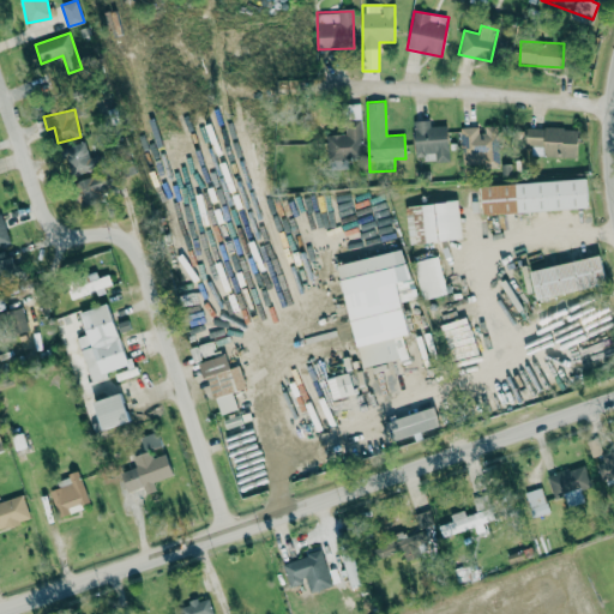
[(363,156),(361,119),(345,119),(345,134),(326,134),(327,157),(363,156)]
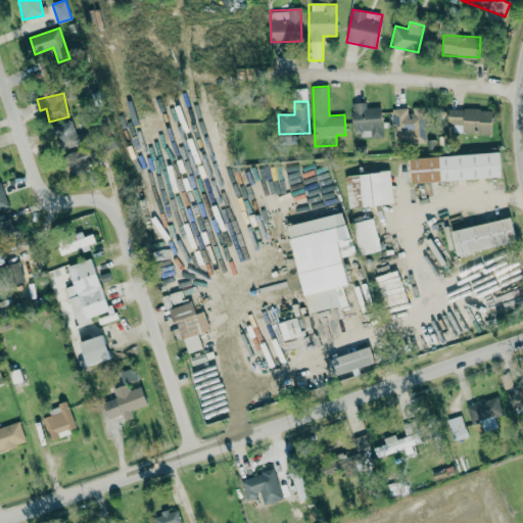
[(382,137),(381,106),(366,107),(366,102),(352,102),(353,132),(371,131),(371,137),(382,137)]
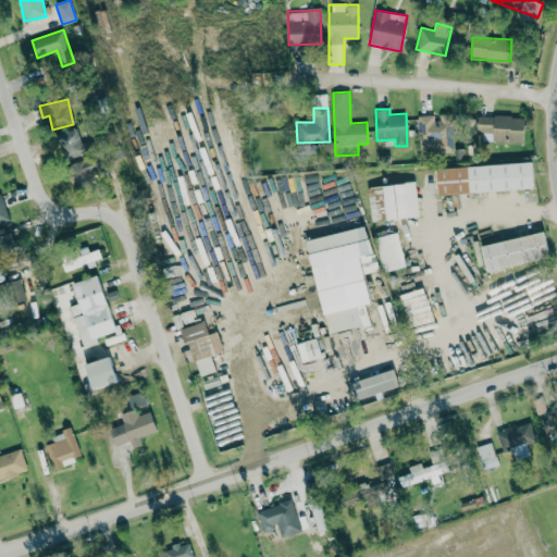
[(482,141),(523,141),(524,116),(478,115),(477,133),(482,133),(482,141)]
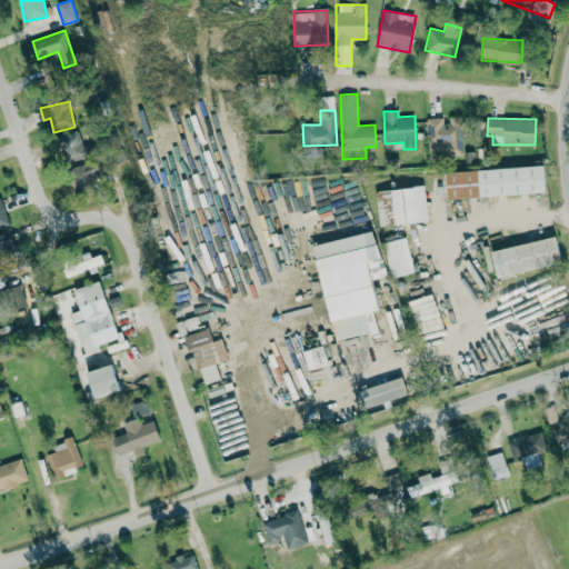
[(428,120),(429,155),(460,153),(459,119),(428,120)]
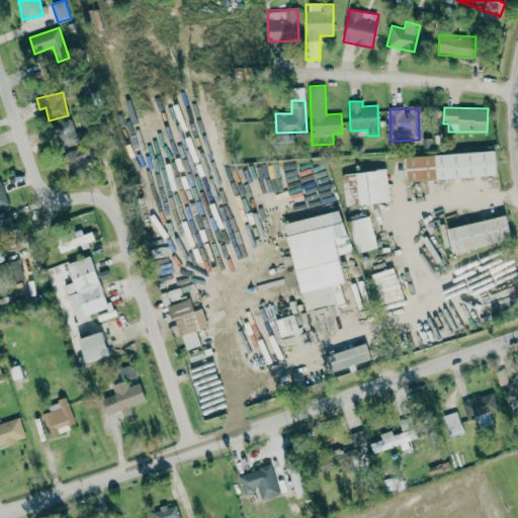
[(59,147),(78,143),(73,119),(54,124),(59,147)]
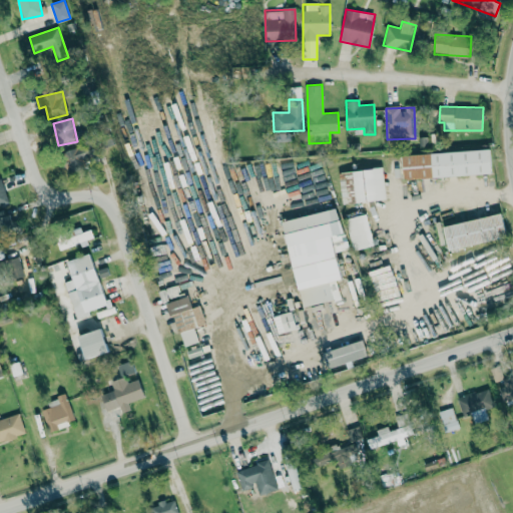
[(67,168),(88,168),(87,154),(81,154),(80,148),(66,148),(67,168)]
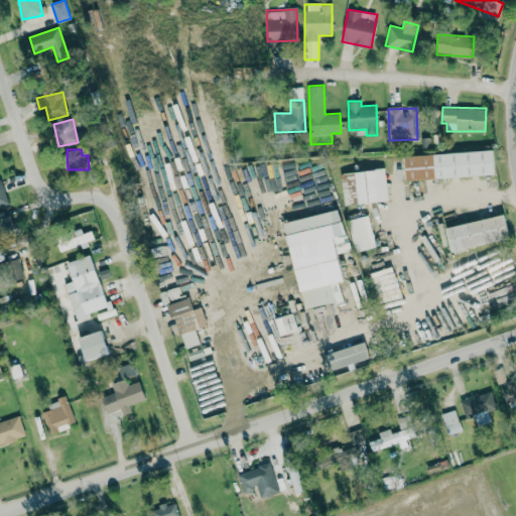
[(404,154),(404,179),(494,175),(493,150),(404,154)]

What is required:
Transcribe every record exactly and omit each image.

Solved problem:
[(363,156),(361,119),(345,119),(345,134),(326,134),(327,157),(363,156)]
[(382,137),(381,106),(366,107),(366,102),(352,102),(353,132),(371,131),(371,137),(382,137)]
[(482,141),(523,141),(524,116),(478,115),(477,133),(482,133),(482,141)]
[(428,120),(429,155),(460,153),(459,119),(428,120)]
[(59,147),(78,143),(73,119),(54,124),(59,147)]
[(67,168),(88,168),(87,154),(81,154),(80,148),(66,148),(67,168)]
[(404,154),(404,179),(494,175),(493,150),(404,154)]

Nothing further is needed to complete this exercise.